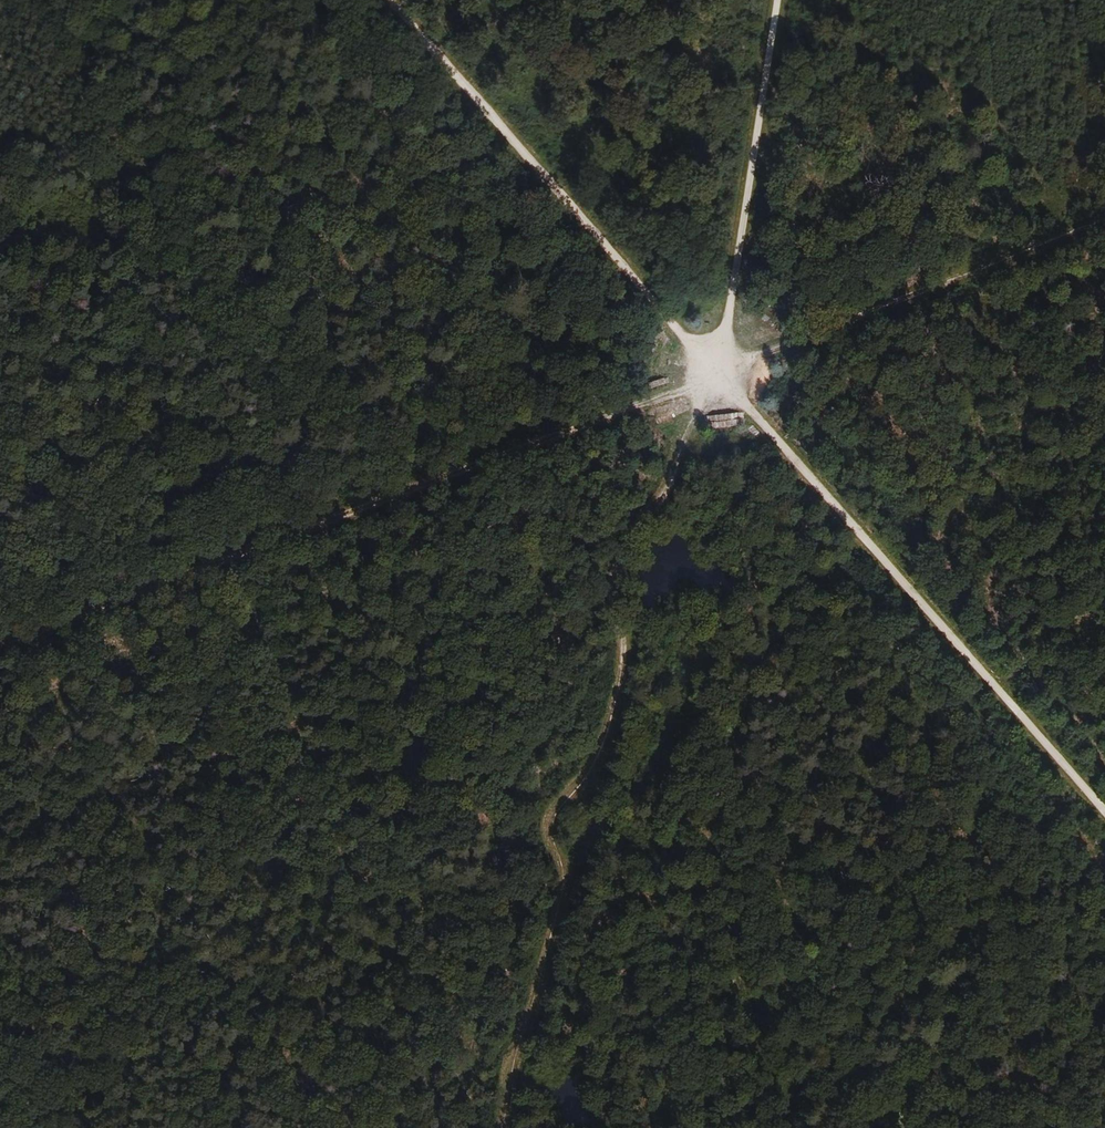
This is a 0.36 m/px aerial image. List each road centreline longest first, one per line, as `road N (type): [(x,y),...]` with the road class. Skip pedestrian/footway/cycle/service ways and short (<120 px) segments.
road 1 (track): [(718,378),(692,415),(659,505),(615,568),(624,650),(593,772),(561,797),(554,825),(568,872),(529,1024),(507,1070),(504,1127)]
road 2 (track): [(0,642),(718,378)]
road 3 (track): [(1104,813),(718,378)]
road 4 (track): [(718,378),(389,0)]
road 5 (track): [(718,378),(1104,216)]
road 6 (track): [(779,0),(718,378)]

+++

• Work task
When copying the listing, print each line exactly but leave out every picture.

• Output for this exercise
This is a 0.36 m/px aerial image. List each road centreline longest first, one per line, as `road N (type): [(x,y),...]` with the road class. Skip pedestrian/footway/cycle/service ways and short (<120 px) segments.
road 1 (track): [(718,378),(692,415),(659,505),(615,568),(624,650),(593,772),(561,797),(554,825),(568,872),(529,1024),(507,1070),(504,1127)]
road 2 (track): [(0,642),(718,378)]
road 3 (track): [(1104,813),(718,378)]
road 4 (track): [(718,378),(389,0)]
road 5 (track): [(718,378),(1104,216)]
road 6 (track): [(779,0),(718,378)]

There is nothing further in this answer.